RECORDS FOR THIS TASK START

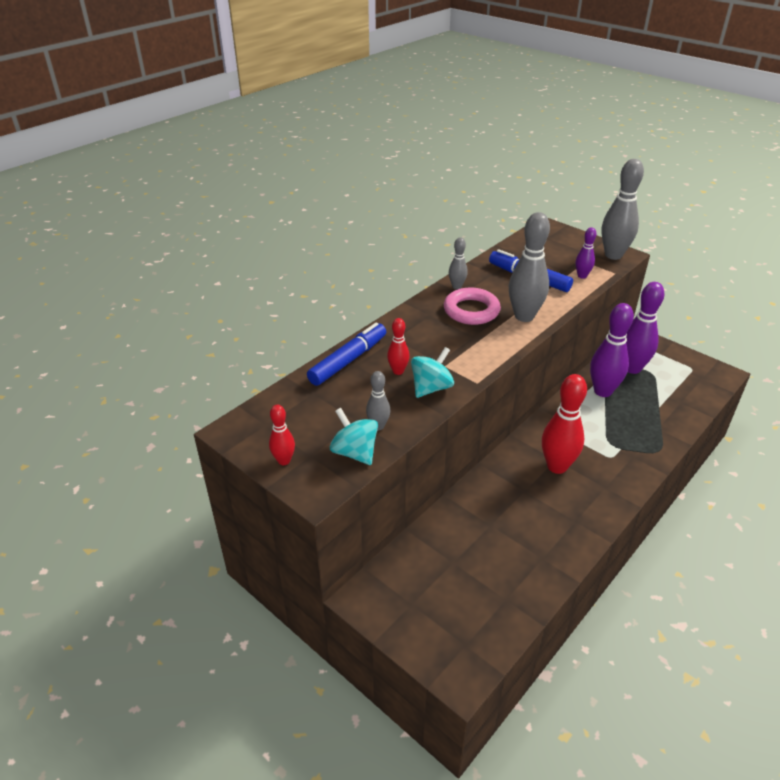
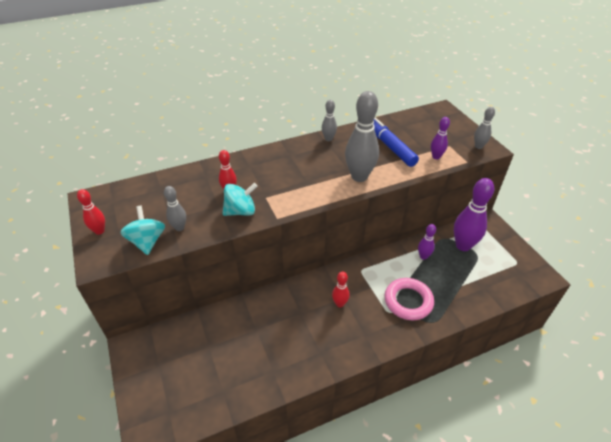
camera: 25 degrees right, 5 degrees up
(348, 360) = (204, 172): blue marker -> none
(471, 311) = (322, 160): pink ring -> pink ring (408, 301)
(557, 466) = (340, 304): red bowling pin -> red bowling pin, size x0.51
(603, 391) = (423, 256): purple bowling pin -> purple bowling pin, size x0.51
(613, 255) = (478, 146): grey bowling pin -> grey bowling pin, size x0.51

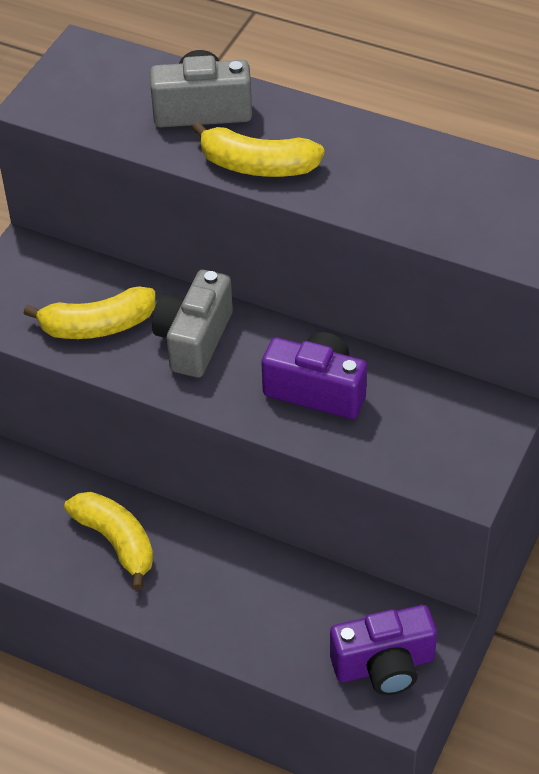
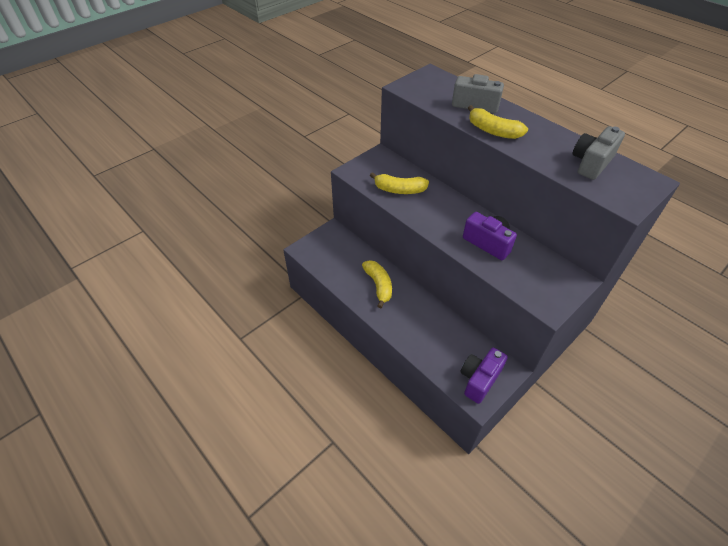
camera: 20 degrees right, 0 degrees up
(194, 340) = (439, 207): grey camera -> grey camera (591, 163)
(384, 665) = (479, 379): purple camera -> purple camera turned 120 degrees clockwise

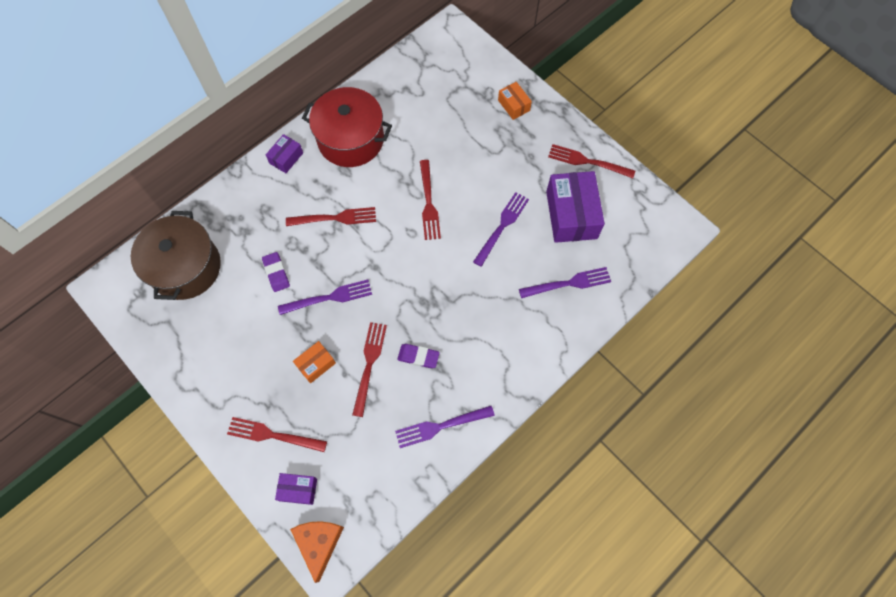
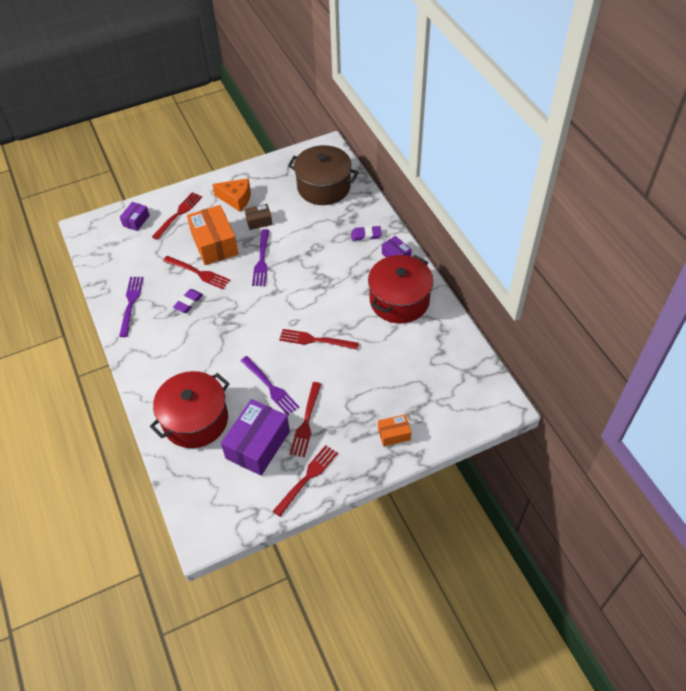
camera: 110 degrees right, 15 degrees down
(264, 324) = (259, 221): none -> brown box
(276, 273) = (296, 234): purple eraser -> purple eraser (366, 235)
(316, 364) = (214, 244): orange box -> orange box, size x1.97
(319, 543) = (97, 225): orange cheese -> orange cheese (236, 199)
(335, 218) = (327, 276): red fork -> red fork (306, 422)
(568, 283) = (195, 420): purple fork -> red pot
(571, 215) = (258, 445): purple box -> purple box turned 75 degrees counterclockwise

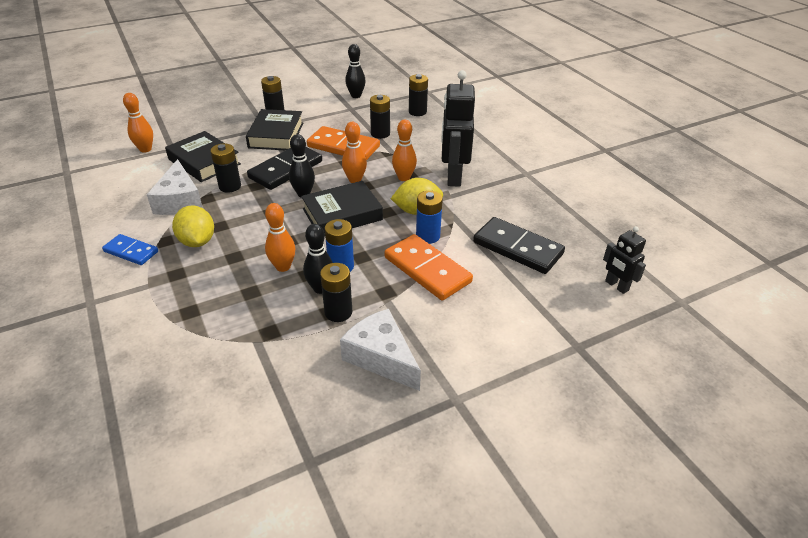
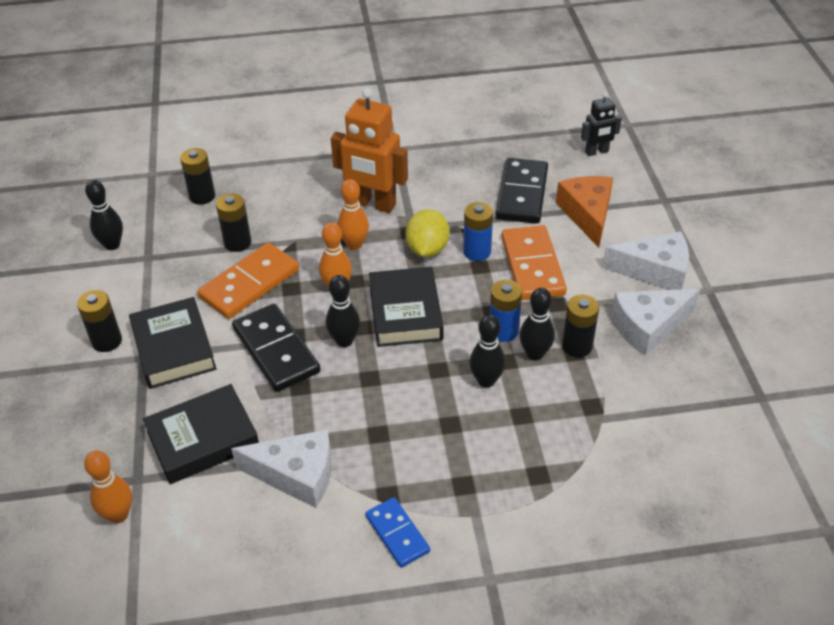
camera: 70 degrees left, 5 degrees up
(131, 251) = (397, 534): blue domino -> blue domino turned 75 degrees counterclockwise
(197, 241) = (404, 459): yellow lemon -> none
(230, 186) = (287, 415): black battery -> none
(276, 135) = (174, 348): black book -> black book turned 45 degrees clockwise
(283, 267) = (486, 380): orange bowling pin -> black bowling pin
(427, 270) = (532, 266): orange domino -> orange domino turned 75 degrees counterclockwise
(453, 177) = (373, 204): black robot -> orange robot
(462, 352) = (654, 271): none -> white cheese
(517, 248) = (521, 194): black domino -> black domino turned 45 degrees counterclockwise
(517, 293) = (587, 214): none -> orange cheese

RECORDS FOR THIS TASK END

## EXERCISE DIRECTIONS
From the entries, report each line that includes the word "orange".

## PROBLEM SOLUTION
(316, 364) = (214, 244): orange box -> orange box, size x1.97
(319, 543) = (97, 225): orange cheese -> orange cheese (236, 199)
(283, 267) = (486, 380): orange bowling pin -> black bowling pin
(427, 270) = (532, 266): orange domino -> orange domino turned 75 degrees counterclockwise
(453, 177) = (373, 204): black robot -> orange robot
(517, 293) = (587, 214): none -> orange cheese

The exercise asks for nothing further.